## [Directions for this task]
Only one span belongs in the answer: the line holding "(394, 247) = (480, 297): red" through the last line of the entries below, retyped exactly.

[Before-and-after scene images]
* * * * *

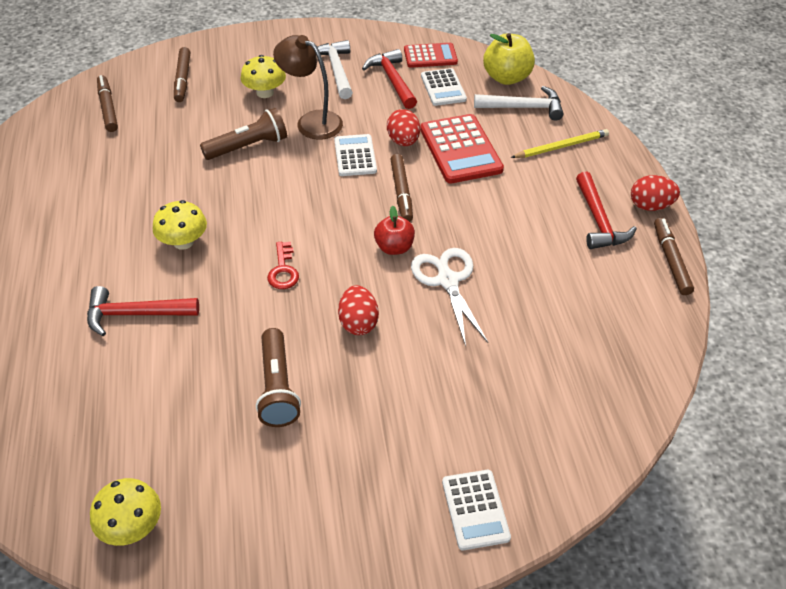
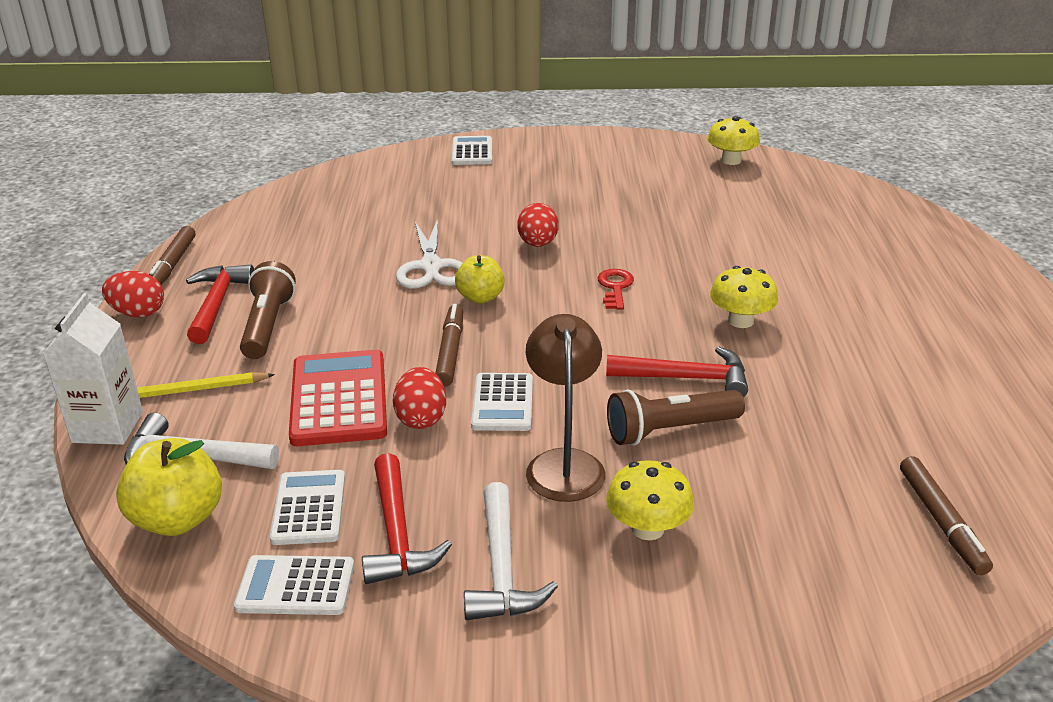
camera: 170 degrees left, 15 degrees down
(135, 314) = (775, 265): red hammer -> red hammer (686, 378)
(183, 79) = (818, 576): brown marker -> none
(277, 388) = (621, 212): brown flashlight -> brown flashlight (268, 325)
(311, 121) = (564, 463): brown lamp -> brown lamp turned 135 degrees counterclockwise
(394, 247) = (480, 297): red apple -> yellow apple
(430, 56) = (295, 586): red calculator -> white calculator
(587, 120) = (107, 427): none -> white carton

* * * * *

## [Solved exercise]
(394, 247) = (480, 297): red apple -> yellow apple
(430, 56) = (295, 586): red calculator -> white calculator
(587, 120) = (107, 427): none -> white carton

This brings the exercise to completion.